Data excerpt below:

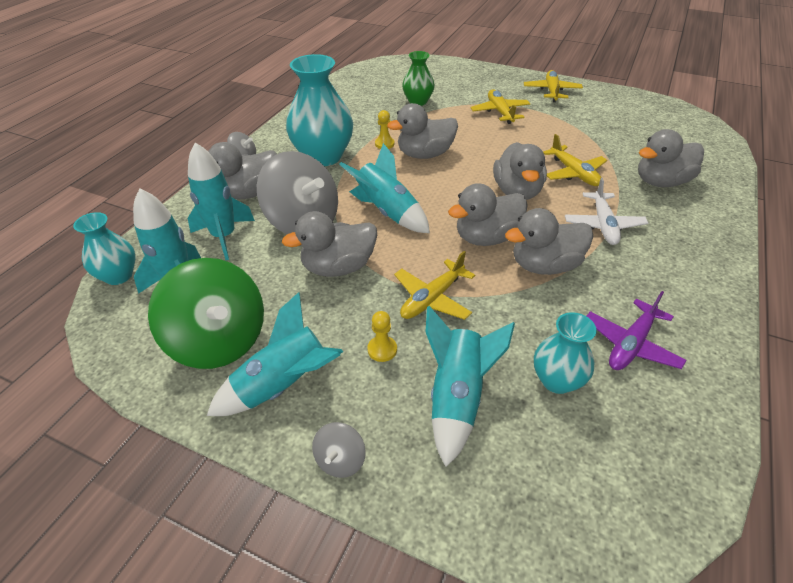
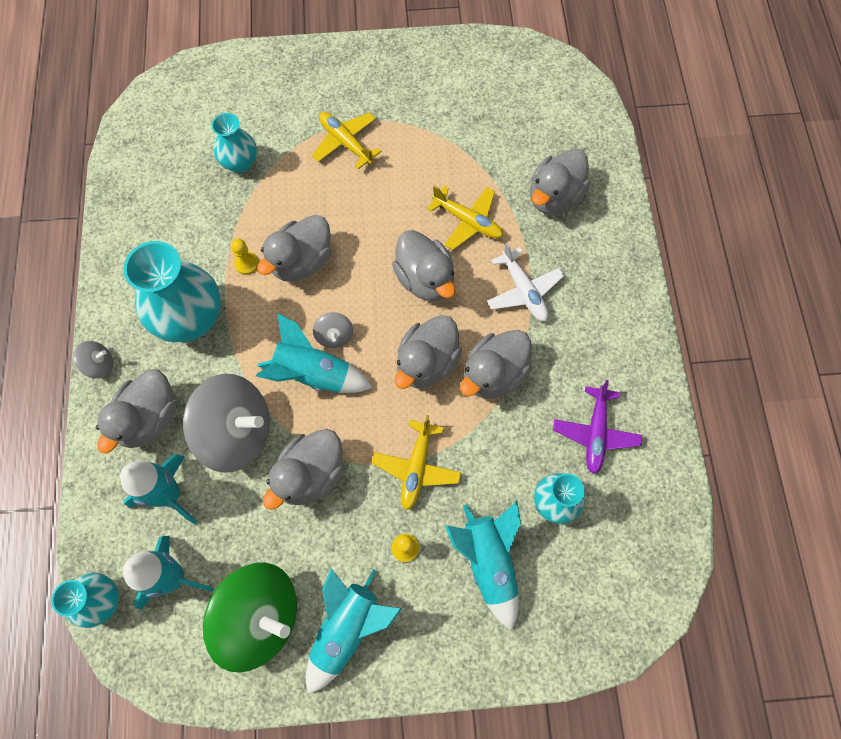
camera: 30 degrees left, 25 degrees up
(340, 460) = (433, 667): grey spinning top -> grey spinning top (334, 336)
(418, 101) = (240, 163): green vase -> turquoise vase
(551, 91) = (385, 73): yellow plane -> none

End of Data excerpt.

Would you please give the material above again, unchanged but without pictures?

camera: 30 degrees left, 25 degrees up
(340, 460) = (433, 667): grey spinning top -> grey spinning top (334, 336)
(418, 101) = (240, 163): green vase -> turquoise vase
(551, 91) = (385, 73): yellow plane -> none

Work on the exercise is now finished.